- [Your goal] Keep every line of the data below that has the string "lime" and present those lines.

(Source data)
────────

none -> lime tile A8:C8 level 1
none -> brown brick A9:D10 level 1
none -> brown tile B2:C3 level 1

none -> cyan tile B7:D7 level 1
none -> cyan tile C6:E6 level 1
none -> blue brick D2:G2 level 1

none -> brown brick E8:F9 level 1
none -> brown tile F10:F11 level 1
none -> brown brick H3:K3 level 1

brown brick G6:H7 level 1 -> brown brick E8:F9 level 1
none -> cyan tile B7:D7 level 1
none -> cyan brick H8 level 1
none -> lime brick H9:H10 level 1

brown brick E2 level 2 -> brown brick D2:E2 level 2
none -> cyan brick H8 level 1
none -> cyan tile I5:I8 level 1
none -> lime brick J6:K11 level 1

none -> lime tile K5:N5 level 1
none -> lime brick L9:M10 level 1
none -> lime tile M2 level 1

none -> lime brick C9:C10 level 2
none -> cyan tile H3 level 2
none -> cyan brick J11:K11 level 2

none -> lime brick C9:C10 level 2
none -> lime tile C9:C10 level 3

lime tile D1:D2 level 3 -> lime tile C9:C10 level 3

────────

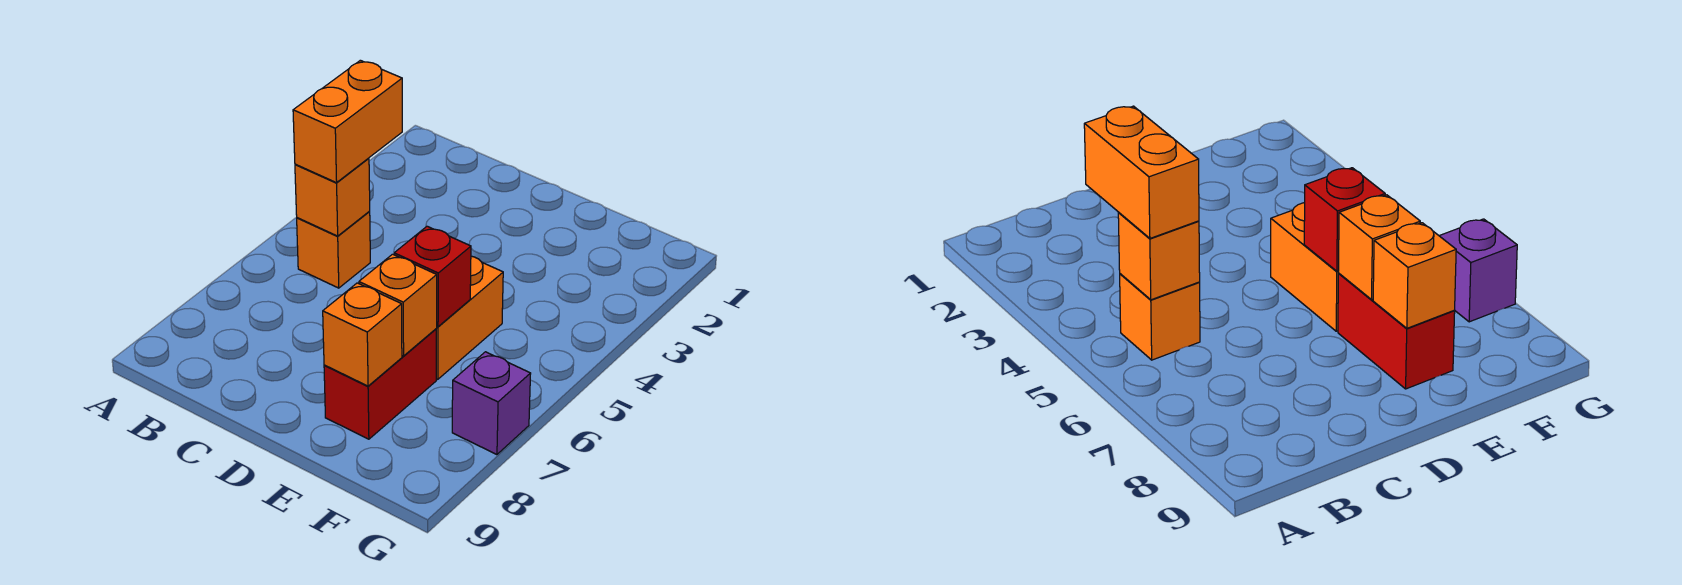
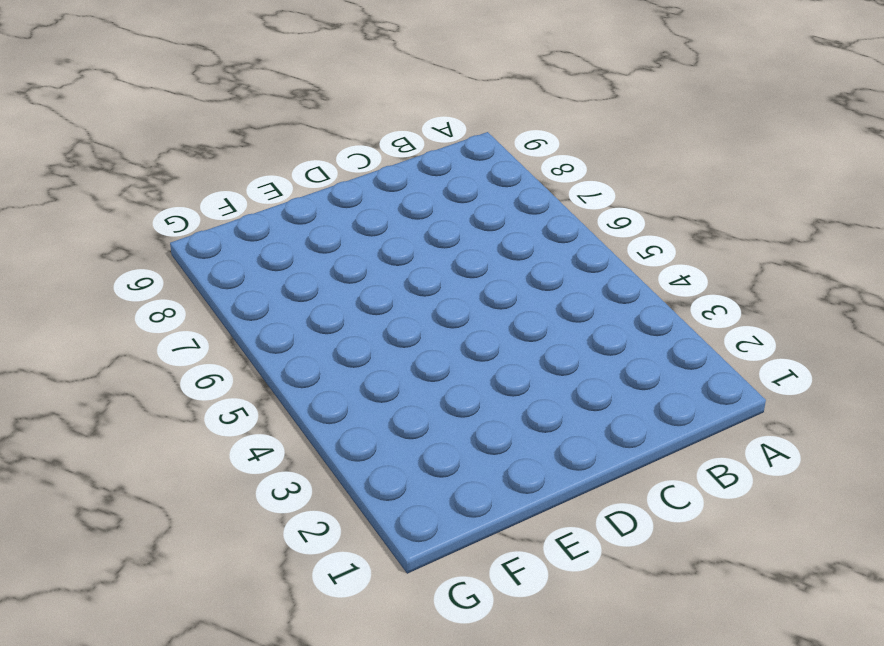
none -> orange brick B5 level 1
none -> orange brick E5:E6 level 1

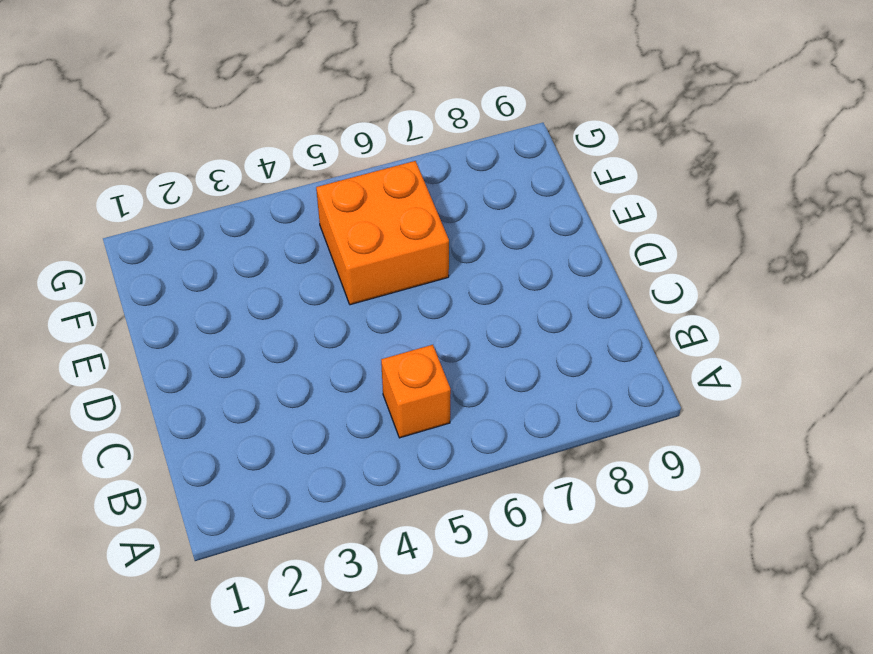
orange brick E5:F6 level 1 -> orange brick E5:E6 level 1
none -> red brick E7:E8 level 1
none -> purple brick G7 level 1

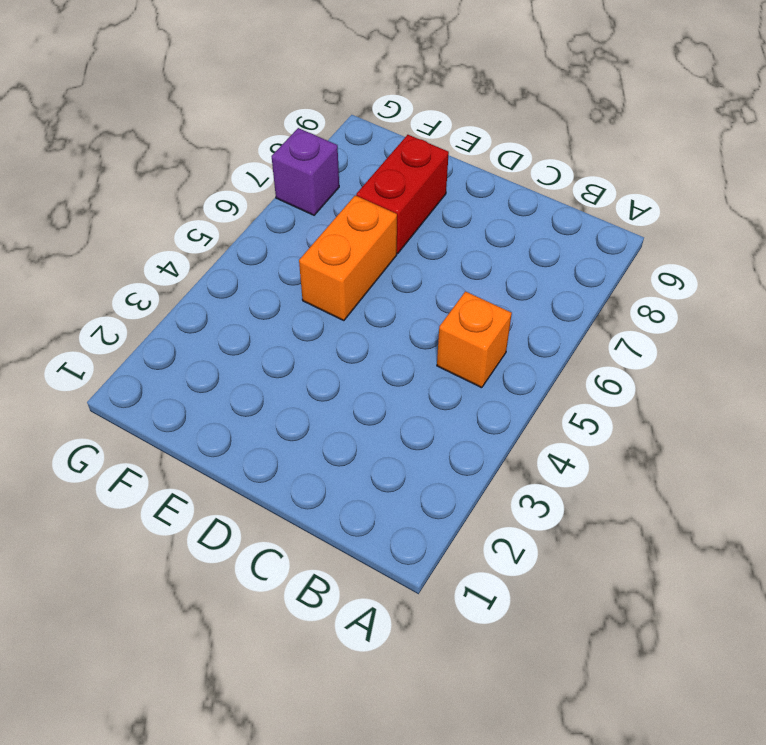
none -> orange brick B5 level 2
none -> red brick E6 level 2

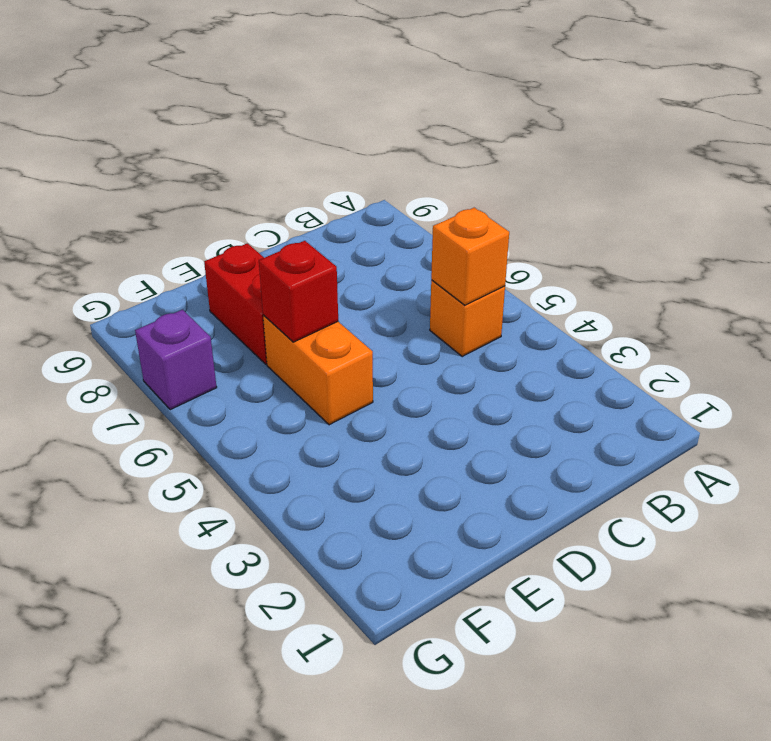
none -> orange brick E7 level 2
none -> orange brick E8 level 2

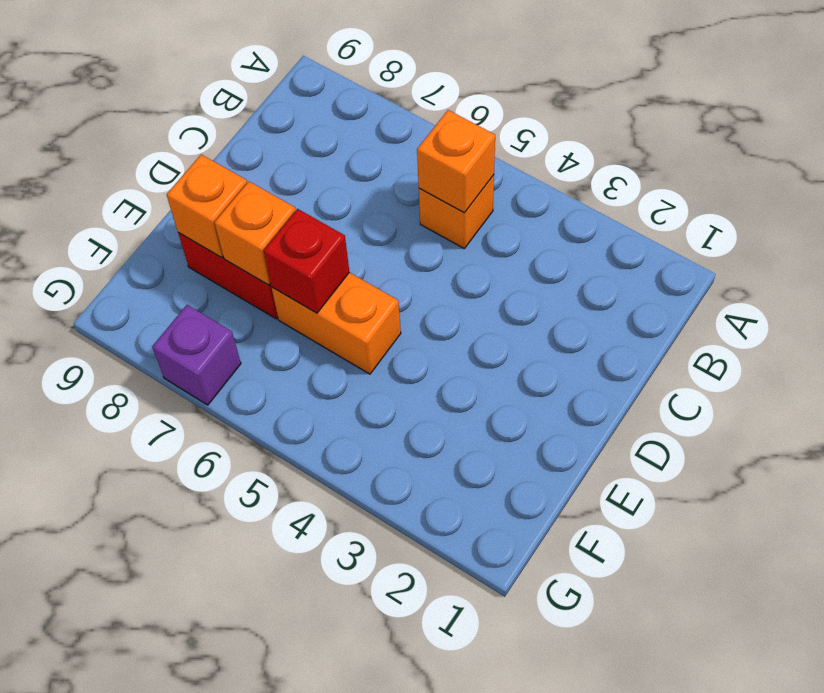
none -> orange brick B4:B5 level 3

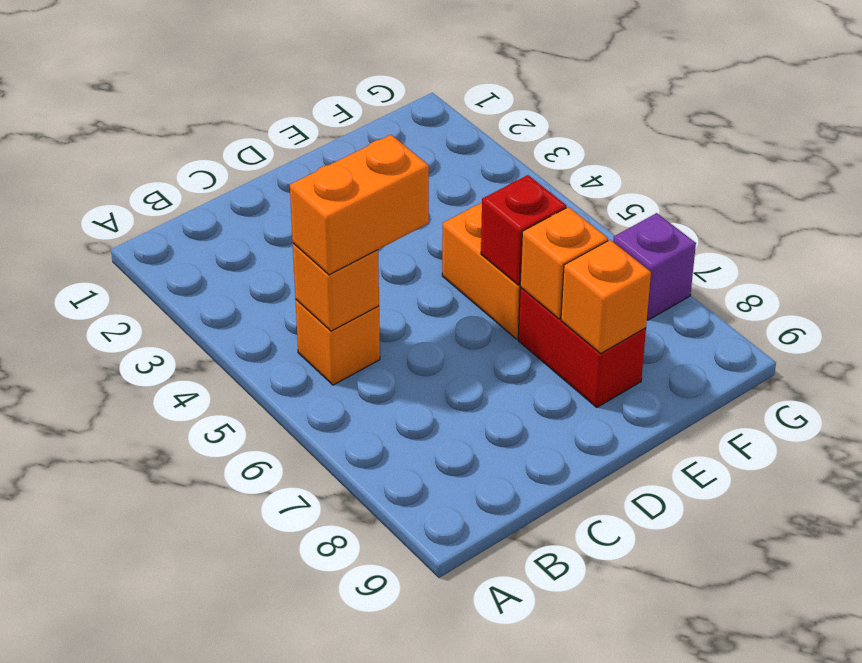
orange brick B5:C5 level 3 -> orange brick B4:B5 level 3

────────

- [Task solution]
none -> lime tile A8:C8 level 1
none -> lime brick H9:H10 level 1
none -> lime brick J6:K11 level 1
none -> lime tile K5:N5 level 1
none -> lime brick L9:M10 level 1
none -> lime tile M2 level 1
none -> lime brick C9:C10 level 2
none -> lime brick C9:C10 level 2
none -> lime tile C9:C10 level 3
lime tile D1:D2 level 3 -> lime tile C9:C10 level 3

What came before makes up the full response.